## [INSTRUCTIONS TO FOLLOW]
Of all the entries below, retype only the lines from the one with "added: grey boat (352,292)" through the one with "turned: yellow car", exactly as they appear.

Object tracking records
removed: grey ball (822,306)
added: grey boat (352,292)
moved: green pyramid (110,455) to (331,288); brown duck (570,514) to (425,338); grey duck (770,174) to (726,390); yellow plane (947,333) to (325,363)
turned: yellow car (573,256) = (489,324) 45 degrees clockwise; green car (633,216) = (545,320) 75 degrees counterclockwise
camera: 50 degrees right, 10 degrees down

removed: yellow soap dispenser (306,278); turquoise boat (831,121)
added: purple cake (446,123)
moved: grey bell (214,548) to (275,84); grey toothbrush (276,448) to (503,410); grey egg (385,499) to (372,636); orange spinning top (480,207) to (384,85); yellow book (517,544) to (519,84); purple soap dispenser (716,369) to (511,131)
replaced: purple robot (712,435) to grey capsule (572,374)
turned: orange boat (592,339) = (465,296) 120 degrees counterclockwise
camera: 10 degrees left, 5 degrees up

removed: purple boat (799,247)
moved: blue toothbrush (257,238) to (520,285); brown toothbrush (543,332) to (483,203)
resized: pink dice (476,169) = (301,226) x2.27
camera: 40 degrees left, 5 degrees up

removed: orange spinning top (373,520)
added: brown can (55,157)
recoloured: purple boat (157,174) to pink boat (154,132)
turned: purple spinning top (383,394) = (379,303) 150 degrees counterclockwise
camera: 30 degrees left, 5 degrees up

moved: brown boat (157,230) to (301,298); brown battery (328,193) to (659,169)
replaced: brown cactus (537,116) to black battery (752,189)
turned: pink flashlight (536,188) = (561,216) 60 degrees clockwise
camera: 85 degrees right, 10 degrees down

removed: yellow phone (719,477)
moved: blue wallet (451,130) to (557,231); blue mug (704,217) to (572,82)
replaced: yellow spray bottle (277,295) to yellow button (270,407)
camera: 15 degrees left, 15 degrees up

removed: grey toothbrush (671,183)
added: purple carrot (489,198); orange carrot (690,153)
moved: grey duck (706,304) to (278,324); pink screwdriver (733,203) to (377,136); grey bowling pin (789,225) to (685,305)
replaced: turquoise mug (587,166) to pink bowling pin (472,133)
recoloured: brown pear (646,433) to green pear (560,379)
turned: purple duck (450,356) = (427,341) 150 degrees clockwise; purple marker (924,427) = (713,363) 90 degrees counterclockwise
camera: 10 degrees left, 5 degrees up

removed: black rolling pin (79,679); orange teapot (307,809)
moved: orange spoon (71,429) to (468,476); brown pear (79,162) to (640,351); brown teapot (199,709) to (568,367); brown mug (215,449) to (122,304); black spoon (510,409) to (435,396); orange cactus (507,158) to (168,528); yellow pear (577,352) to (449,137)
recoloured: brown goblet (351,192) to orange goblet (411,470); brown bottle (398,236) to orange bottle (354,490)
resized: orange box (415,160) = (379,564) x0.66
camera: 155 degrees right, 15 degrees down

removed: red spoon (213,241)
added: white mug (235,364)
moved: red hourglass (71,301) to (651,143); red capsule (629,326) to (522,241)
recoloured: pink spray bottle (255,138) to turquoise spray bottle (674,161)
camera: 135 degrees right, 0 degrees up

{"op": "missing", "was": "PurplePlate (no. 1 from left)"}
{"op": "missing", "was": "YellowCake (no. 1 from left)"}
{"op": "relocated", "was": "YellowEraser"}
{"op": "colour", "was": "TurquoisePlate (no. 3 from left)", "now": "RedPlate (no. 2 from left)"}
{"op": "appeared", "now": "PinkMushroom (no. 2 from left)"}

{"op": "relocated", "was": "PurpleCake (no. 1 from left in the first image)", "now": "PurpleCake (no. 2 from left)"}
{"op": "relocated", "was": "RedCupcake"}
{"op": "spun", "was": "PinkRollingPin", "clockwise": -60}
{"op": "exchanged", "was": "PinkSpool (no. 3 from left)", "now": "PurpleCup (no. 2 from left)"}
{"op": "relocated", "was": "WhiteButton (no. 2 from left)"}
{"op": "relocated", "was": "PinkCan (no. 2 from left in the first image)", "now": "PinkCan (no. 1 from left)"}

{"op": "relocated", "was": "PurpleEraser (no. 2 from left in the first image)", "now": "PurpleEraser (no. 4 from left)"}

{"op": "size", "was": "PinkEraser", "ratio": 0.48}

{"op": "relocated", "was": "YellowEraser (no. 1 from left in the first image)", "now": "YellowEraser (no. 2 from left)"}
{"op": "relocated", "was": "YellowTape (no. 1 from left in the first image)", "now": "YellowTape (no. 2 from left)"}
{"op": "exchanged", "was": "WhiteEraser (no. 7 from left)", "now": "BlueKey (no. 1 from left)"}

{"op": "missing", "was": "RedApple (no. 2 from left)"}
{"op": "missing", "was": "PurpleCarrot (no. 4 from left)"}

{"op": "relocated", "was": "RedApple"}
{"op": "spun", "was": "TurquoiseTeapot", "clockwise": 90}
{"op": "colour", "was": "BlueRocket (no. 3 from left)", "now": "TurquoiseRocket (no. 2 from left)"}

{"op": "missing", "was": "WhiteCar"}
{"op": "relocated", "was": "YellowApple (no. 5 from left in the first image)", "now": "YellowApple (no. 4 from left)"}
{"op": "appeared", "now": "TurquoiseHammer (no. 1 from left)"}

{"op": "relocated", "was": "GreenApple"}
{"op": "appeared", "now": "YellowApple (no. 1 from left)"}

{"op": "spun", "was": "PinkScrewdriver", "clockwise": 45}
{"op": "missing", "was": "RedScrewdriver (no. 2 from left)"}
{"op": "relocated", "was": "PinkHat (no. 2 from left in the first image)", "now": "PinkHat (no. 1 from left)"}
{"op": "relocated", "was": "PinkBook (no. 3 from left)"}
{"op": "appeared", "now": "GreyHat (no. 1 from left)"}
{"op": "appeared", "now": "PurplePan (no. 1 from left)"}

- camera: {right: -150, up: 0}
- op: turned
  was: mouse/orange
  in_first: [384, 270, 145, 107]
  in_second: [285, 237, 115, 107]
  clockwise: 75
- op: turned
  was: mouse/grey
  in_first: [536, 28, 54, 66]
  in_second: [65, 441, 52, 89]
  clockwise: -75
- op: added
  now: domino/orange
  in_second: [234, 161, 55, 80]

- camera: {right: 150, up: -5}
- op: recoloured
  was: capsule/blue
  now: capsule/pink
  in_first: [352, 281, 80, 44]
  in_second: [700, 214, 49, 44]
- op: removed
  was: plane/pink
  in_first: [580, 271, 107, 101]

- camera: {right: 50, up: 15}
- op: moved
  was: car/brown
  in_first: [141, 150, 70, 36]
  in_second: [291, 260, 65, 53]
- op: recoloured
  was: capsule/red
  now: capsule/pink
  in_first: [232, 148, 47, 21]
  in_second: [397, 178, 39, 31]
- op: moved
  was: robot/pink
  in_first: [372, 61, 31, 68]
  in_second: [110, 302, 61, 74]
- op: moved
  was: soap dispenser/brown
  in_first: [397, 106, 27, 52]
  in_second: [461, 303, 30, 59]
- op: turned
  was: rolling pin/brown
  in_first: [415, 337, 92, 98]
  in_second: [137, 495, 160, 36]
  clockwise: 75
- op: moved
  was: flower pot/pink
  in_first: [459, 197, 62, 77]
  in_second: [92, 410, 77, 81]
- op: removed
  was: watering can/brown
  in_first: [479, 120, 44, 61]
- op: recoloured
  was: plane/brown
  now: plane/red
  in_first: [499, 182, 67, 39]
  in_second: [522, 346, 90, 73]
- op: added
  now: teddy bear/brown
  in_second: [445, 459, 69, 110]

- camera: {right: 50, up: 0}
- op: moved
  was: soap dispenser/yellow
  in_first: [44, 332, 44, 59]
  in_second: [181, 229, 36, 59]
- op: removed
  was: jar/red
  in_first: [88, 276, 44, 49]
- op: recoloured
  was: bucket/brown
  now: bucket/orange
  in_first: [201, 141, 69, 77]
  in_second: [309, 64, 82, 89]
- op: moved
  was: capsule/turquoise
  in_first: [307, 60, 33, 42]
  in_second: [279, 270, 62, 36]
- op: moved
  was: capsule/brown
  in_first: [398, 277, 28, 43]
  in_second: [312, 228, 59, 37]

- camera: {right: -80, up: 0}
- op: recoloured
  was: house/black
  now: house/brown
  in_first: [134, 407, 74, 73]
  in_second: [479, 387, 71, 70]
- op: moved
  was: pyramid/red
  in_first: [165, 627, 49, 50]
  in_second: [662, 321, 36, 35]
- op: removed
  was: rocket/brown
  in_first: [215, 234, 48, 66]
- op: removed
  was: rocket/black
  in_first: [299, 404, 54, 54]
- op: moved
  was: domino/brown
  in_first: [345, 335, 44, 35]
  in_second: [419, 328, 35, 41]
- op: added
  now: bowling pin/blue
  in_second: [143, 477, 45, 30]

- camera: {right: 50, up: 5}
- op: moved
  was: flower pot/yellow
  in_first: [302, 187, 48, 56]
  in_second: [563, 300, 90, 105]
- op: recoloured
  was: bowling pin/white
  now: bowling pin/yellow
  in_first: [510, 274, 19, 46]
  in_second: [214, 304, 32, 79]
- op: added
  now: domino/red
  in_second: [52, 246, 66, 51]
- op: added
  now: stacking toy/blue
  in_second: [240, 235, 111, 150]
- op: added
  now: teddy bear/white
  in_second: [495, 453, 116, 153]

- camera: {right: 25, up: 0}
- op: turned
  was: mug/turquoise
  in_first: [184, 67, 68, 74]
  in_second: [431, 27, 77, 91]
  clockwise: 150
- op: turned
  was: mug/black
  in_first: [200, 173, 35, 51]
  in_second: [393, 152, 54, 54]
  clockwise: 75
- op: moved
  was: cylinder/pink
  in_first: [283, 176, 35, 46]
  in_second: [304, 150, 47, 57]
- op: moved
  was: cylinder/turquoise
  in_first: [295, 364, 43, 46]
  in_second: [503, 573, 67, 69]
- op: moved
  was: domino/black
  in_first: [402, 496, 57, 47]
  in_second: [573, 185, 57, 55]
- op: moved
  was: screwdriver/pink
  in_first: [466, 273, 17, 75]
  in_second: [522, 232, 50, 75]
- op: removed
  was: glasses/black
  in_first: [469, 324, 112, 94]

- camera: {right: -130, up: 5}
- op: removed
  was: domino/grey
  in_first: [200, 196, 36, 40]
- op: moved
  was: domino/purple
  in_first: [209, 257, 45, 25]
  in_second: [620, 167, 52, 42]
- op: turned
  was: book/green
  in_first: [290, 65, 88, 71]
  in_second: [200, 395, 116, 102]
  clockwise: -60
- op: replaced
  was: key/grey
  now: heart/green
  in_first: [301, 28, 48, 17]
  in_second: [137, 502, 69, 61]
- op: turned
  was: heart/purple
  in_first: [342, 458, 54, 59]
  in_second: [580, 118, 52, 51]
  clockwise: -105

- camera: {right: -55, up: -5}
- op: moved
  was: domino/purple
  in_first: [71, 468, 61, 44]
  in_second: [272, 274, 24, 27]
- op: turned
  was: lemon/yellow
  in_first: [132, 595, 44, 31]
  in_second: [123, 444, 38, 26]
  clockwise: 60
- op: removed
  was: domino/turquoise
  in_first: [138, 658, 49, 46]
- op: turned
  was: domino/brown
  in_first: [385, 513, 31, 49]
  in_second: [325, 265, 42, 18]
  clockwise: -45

## [WRITTEN REPLY]
added: grey boat (352,292)
moved: green pyramid (110,455) to (331,288); brown duck (570,514) to (425,338); grey duck (770,174) to (726,390); yellow plane (947,333) to (325,363)
turned: yellow car (573,256) = (489,324) 45 degrees clockwise; green car (633,216) = (545,320) 75 degrees counterclockwise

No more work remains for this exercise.